» Extracted material:
- Opening Delimiter -
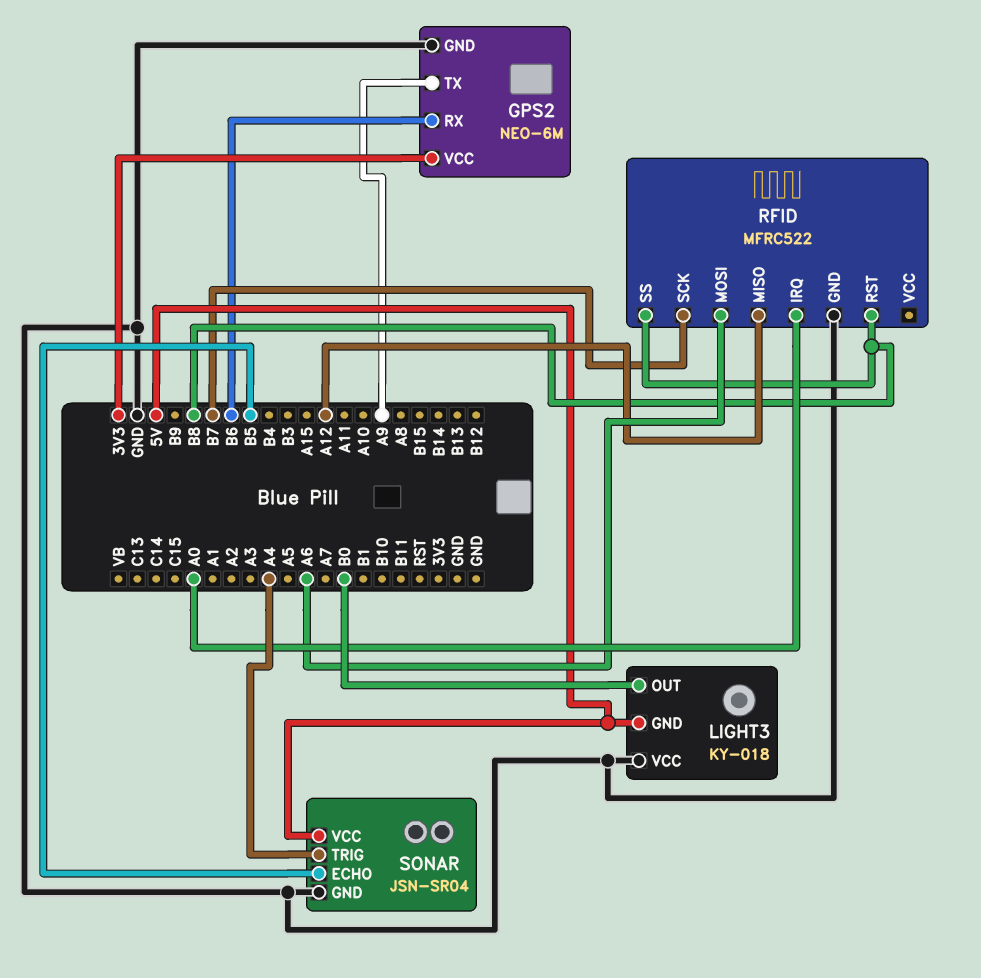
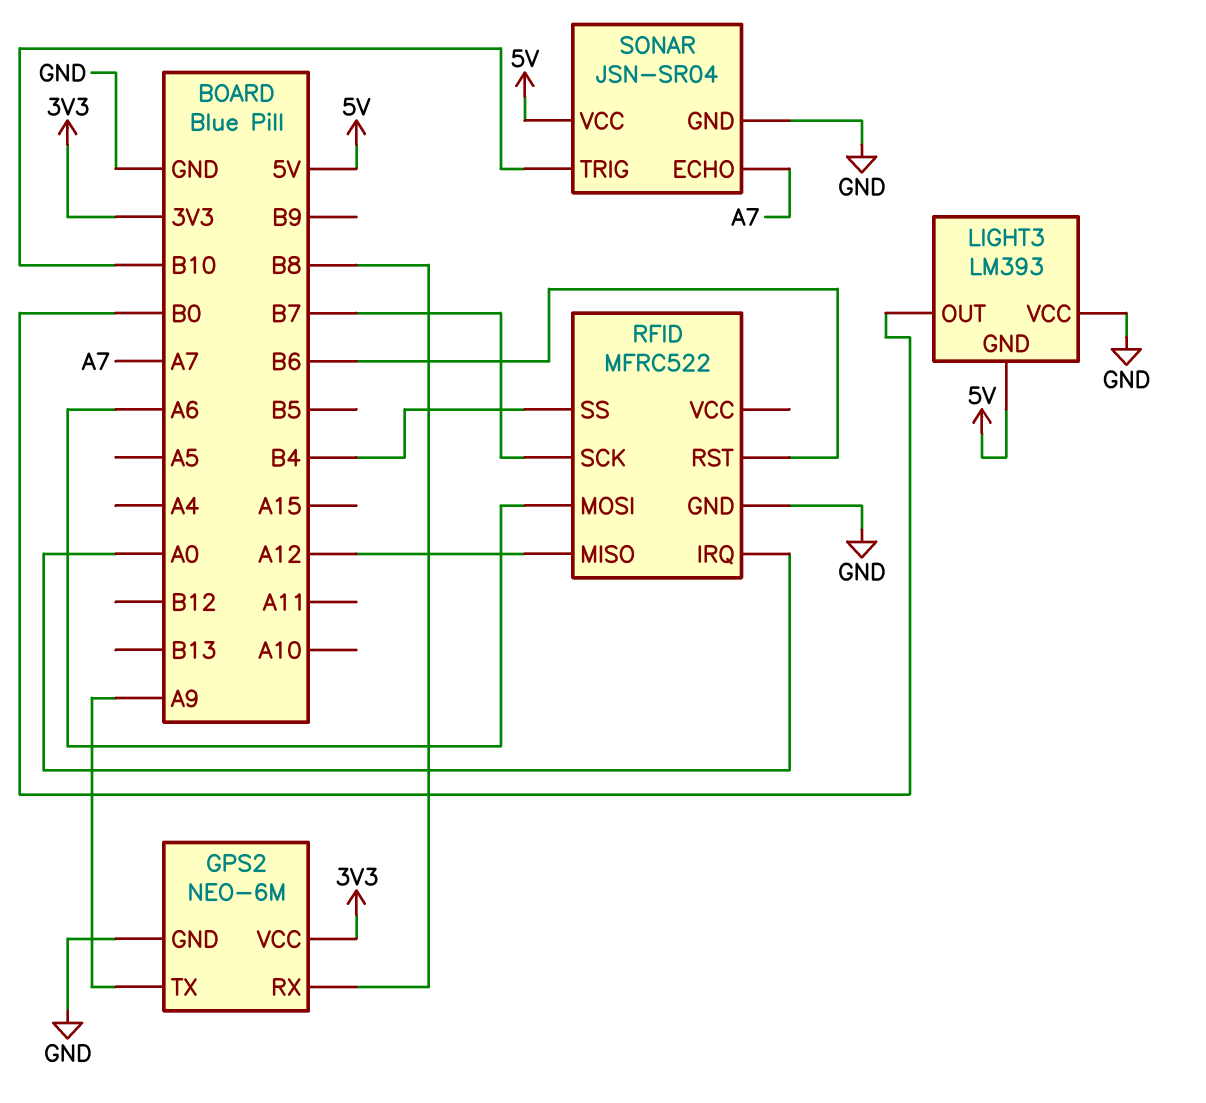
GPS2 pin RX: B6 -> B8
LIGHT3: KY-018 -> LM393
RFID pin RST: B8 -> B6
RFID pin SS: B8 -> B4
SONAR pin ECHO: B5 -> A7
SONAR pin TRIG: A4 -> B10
- Closing Delimiter -
- Opening Delimiter -
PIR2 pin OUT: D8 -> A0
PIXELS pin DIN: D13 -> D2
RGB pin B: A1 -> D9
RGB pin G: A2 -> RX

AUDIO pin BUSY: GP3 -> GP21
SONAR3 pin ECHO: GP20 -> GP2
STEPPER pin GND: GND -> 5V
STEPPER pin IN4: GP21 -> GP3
- Closing Delimiter -
- Opening Delimiter -
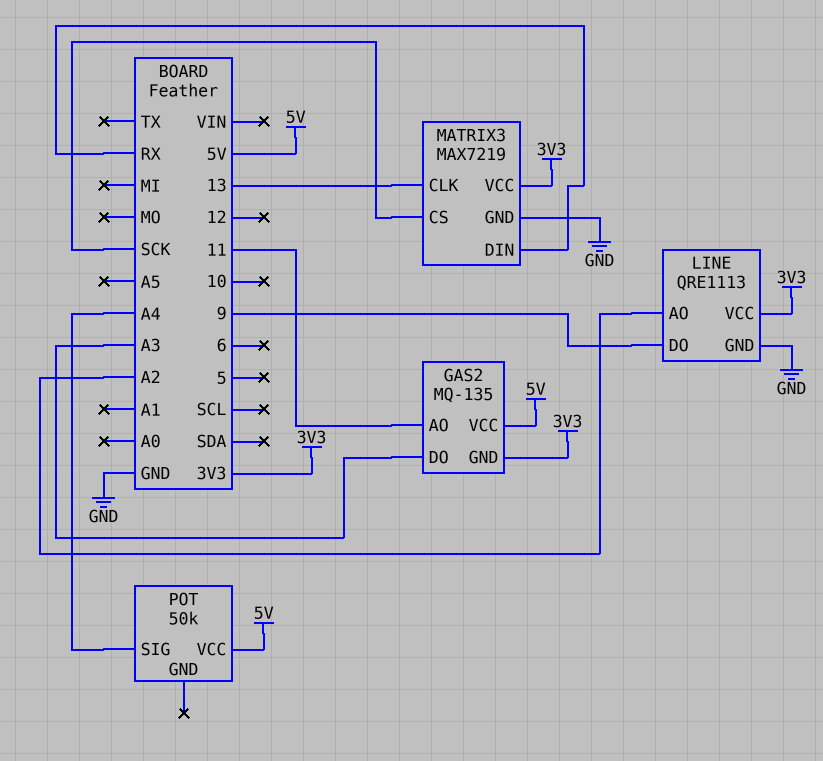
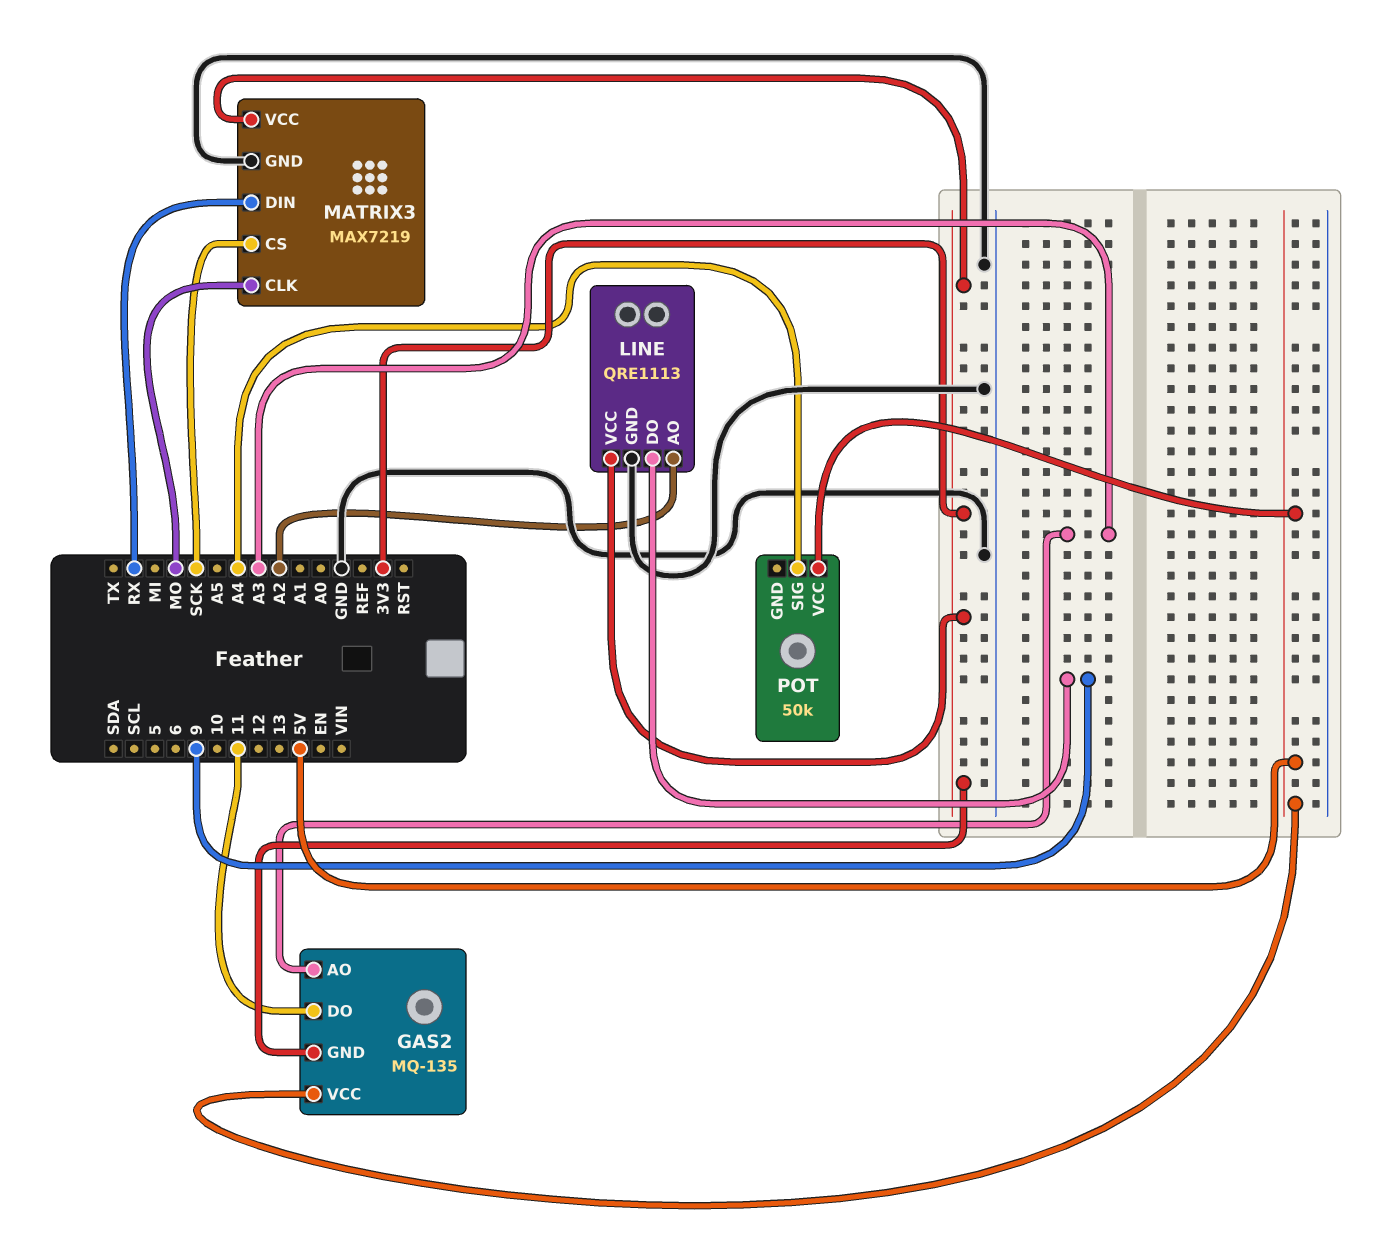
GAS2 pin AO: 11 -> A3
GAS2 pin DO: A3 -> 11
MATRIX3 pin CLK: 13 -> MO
- Closing Delimiter -
» Required work: Check each line of the listing above. Copy it if it holds the string "ECHO".

» Answer space:
SONAR pin ECHO: B5 -> A7
SONAR3 pin ECHO: GP20 -> GP2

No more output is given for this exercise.